» ACTIVITY
What is needed is an exact copy of every entry below, minus the images.
=== Begin Enclosure ===
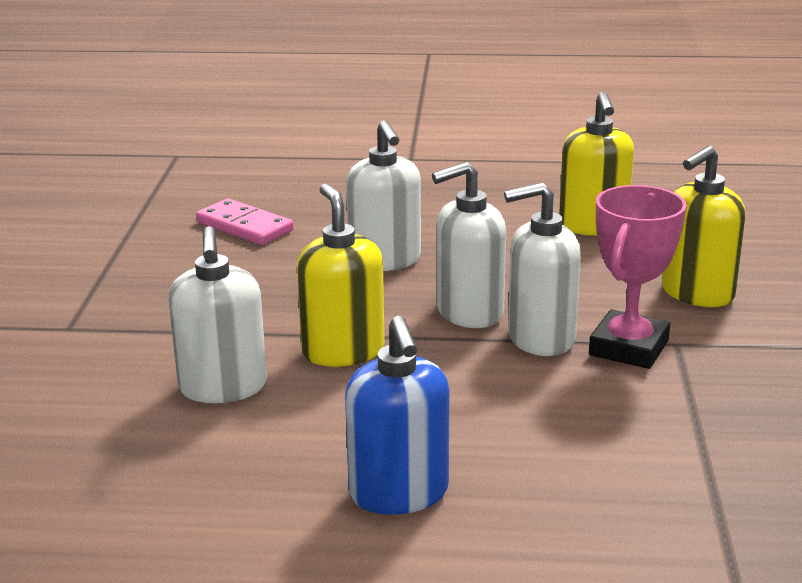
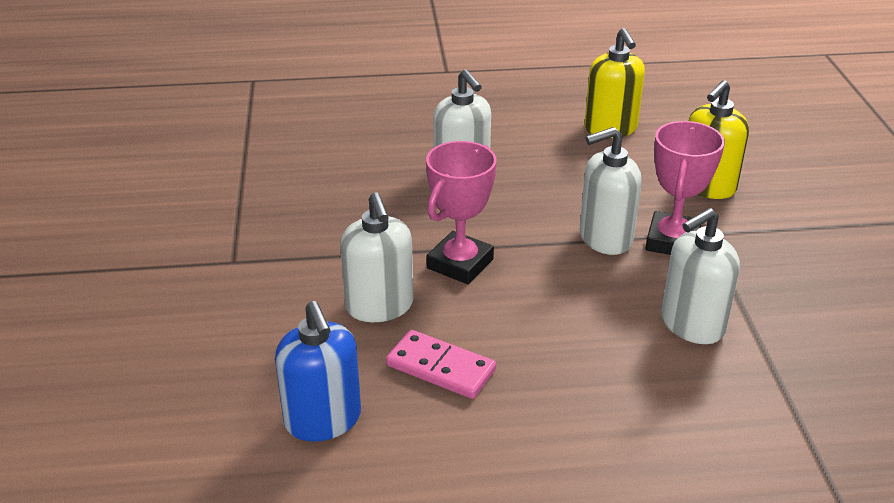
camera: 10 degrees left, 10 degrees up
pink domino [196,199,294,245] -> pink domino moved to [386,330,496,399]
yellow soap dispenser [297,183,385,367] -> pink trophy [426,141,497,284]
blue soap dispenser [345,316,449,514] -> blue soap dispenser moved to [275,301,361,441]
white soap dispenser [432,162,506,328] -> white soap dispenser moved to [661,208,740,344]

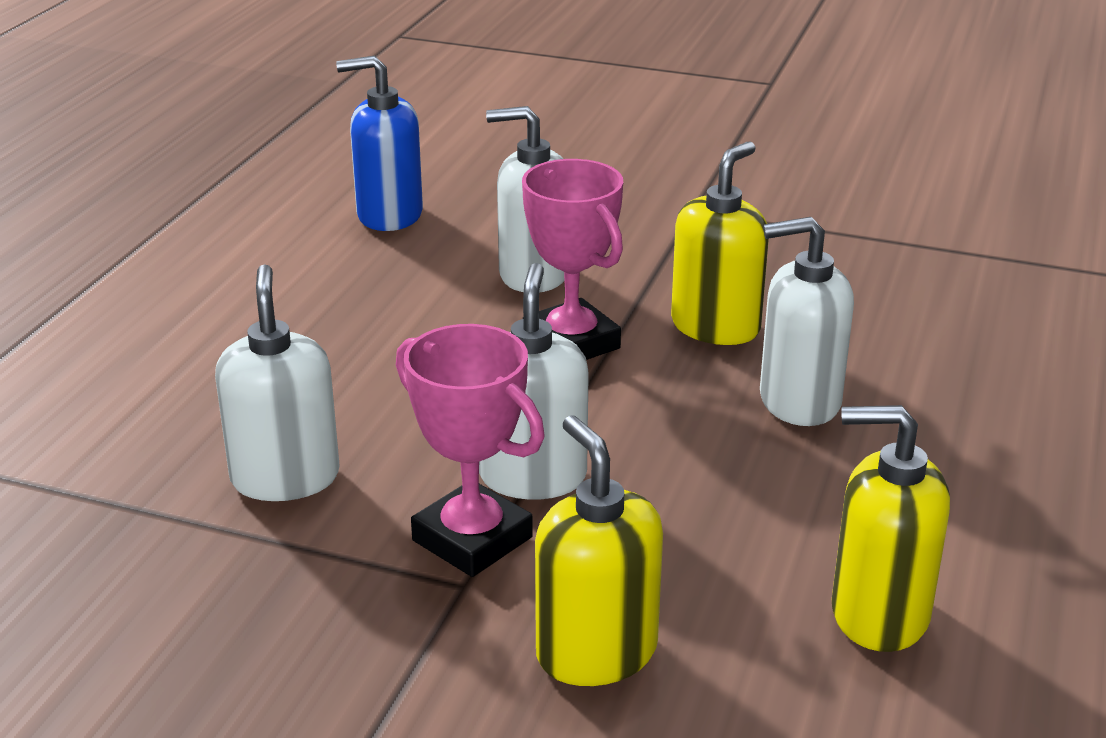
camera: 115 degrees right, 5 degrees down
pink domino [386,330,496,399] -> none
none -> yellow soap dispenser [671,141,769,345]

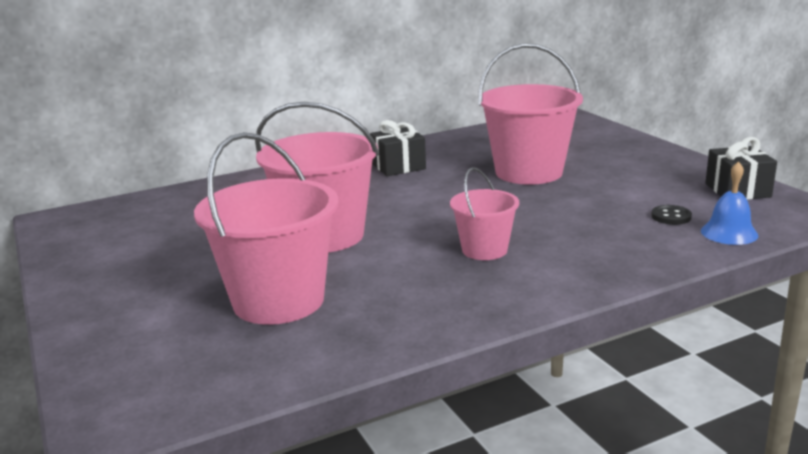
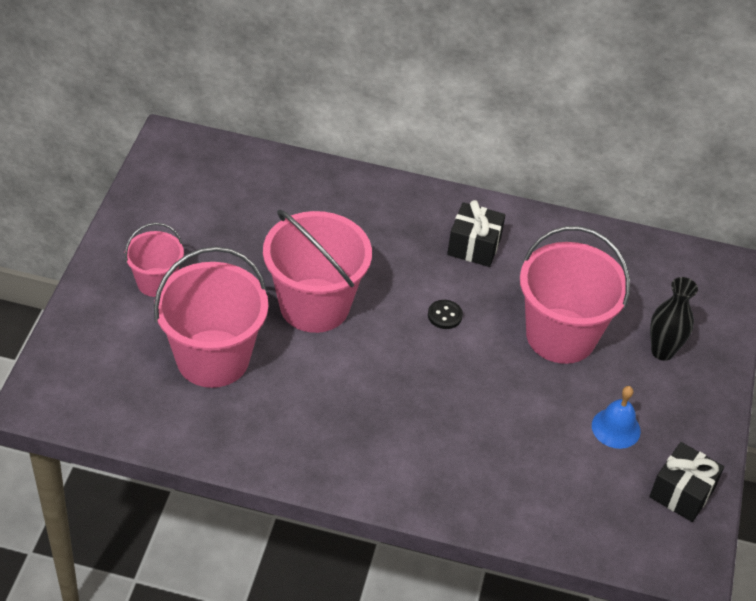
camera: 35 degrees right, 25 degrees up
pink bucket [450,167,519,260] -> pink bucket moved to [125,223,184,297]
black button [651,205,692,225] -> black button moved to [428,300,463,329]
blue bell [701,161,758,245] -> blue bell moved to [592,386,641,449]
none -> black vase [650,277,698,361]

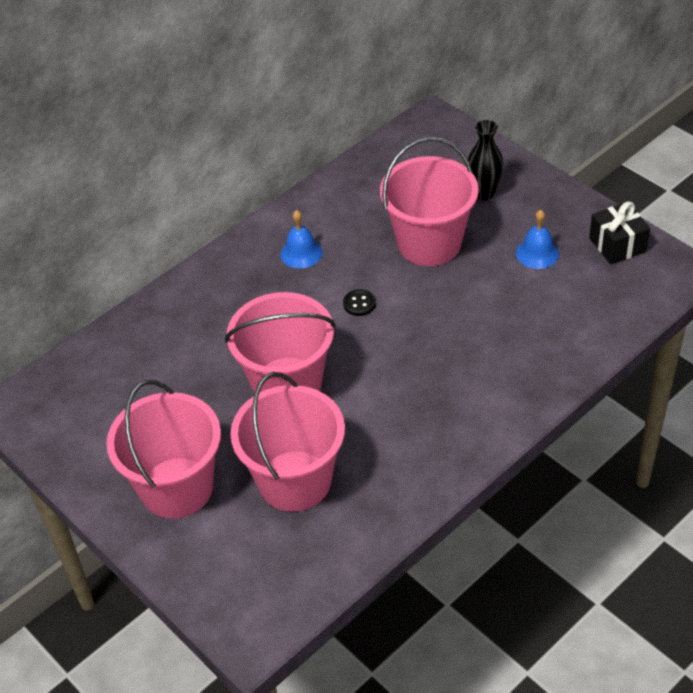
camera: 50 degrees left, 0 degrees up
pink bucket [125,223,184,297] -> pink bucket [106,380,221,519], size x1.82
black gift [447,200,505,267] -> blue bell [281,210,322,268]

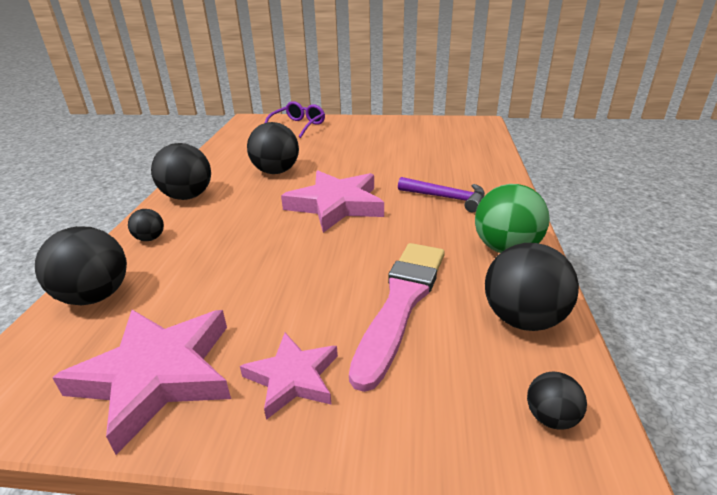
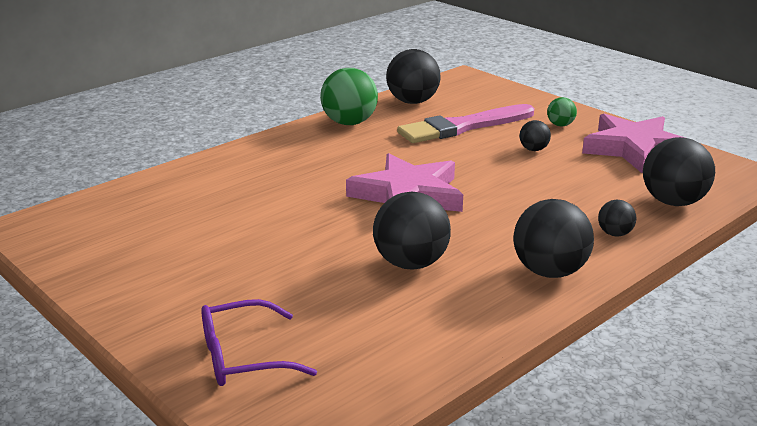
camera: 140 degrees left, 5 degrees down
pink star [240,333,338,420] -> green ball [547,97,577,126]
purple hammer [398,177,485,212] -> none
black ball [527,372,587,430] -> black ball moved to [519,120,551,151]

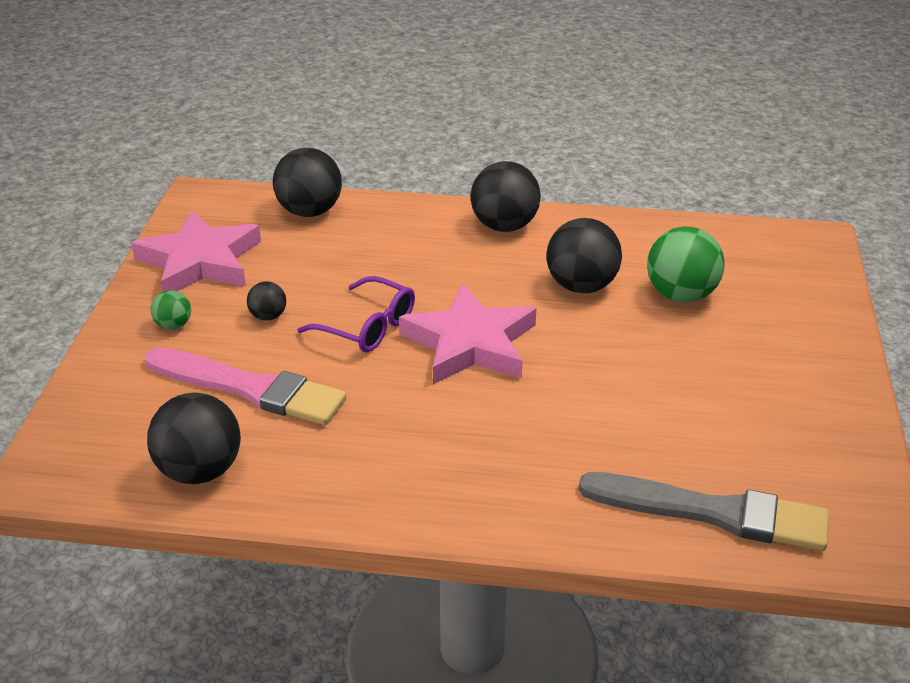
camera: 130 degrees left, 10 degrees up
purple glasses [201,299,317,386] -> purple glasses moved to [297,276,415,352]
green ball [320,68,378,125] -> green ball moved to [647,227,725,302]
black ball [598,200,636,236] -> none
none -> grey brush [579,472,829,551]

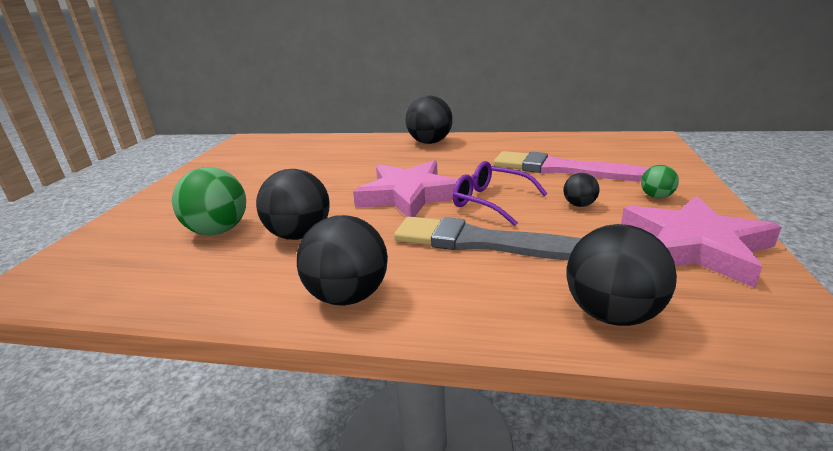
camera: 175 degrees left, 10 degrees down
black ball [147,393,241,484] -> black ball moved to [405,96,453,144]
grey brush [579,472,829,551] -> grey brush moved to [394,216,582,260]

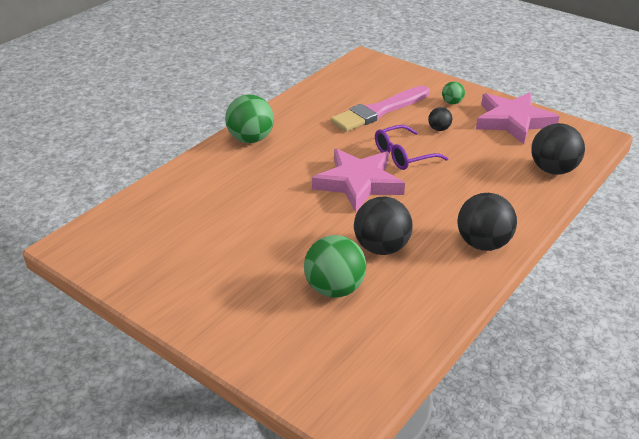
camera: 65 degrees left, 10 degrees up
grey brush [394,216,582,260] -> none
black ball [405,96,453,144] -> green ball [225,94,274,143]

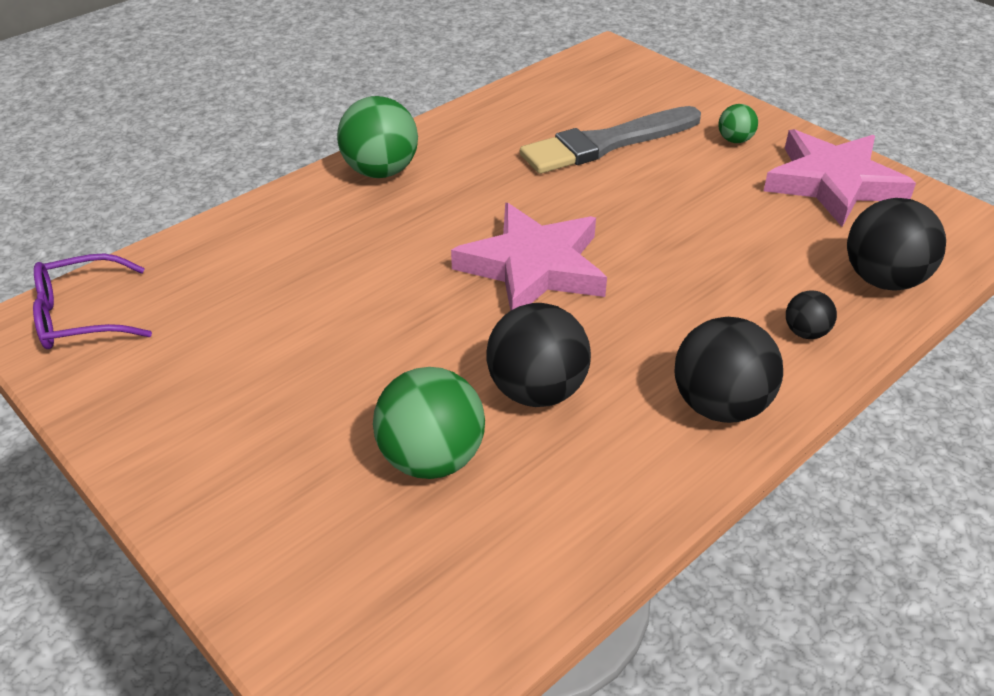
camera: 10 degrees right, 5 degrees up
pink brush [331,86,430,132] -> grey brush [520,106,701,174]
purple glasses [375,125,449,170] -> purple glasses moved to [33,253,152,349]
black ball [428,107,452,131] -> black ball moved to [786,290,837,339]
=== End Enclosure ===
» RESULT OF THE TASK
camera: 10 degrees left, 10 degrees up
pink domino [196,199,294,245] -> pink domino moved to [386,330,496,399]
yellow soap dispenser [297,183,385,367] -> pink trophy [426,141,497,284]
blue soap dispenser [345,316,449,514] -> blue soap dispenser moved to [275,301,361,441]
white soap dispenser [432,162,506,328] -> white soap dispenser moved to [661,208,740,344]

camera: 115 degrees right, 5 degrees down
pink domino [386,330,496,399] -> none
none -> yellow soap dispenser [671,141,769,345]

camera: 35 degrees right, 25 degrees up
pink bucket [450,167,519,260] -> pink bucket moved to [125,223,184,297]
black button [651,205,692,225] -> black button moved to [428,300,463,329]
blue bell [701,161,758,245] -> blue bell moved to [592,386,641,449]
none -> black vase [650,277,698,361]

camera: 50 degrees left, 0 degrees up
pink bucket [125,223,184,297] -> pink bucket [106,380,221,519], size x1.82
black gift [447,200,505,267] -> blue bell [281,210,322,268]

camera: 140 degrees left, 5 degrees down
pink star [240,333,338,420] -> green ball [547,97,577,126]
purple hammer [398,177,485,212] -> none
black ball [527,372,587,430] -> black ball moved to [519,120,551,151]

camera: 130 degrees left, 10 degrees up
purple glasses [201,299,317,386] -> purple glasses moved to [297,276,415,352]
green ball [320,68,378,125] -> green ball moved to [647,227,725,302]
black ball [598,200,636,236] -> none
none -> grey brush [579,472,829,551]

camera: 175 degrees left, 10 degrees down
black ball [147,393,241,484] -> black ball moved to [405,96,453,144]
grey brush [579,472,829,551] -> grey brush moved to [394,216,582,260]

camera: 65 degrees left, 10 degrees up
grey brush [394,216,582,260] -> none
black ball [405,96,453,144] -> green ball [225,94,274,143]

camera: 10 degrees right, 5 degrees up
pink brush [331,86,430,132] -> grey brush [520,106,701,174]
purple glasses [375,125,449,170] -> purple glasses moved to [33,253,152,349]
black ball [428,107,452,131] -> black ball moved to [786,290,837,339]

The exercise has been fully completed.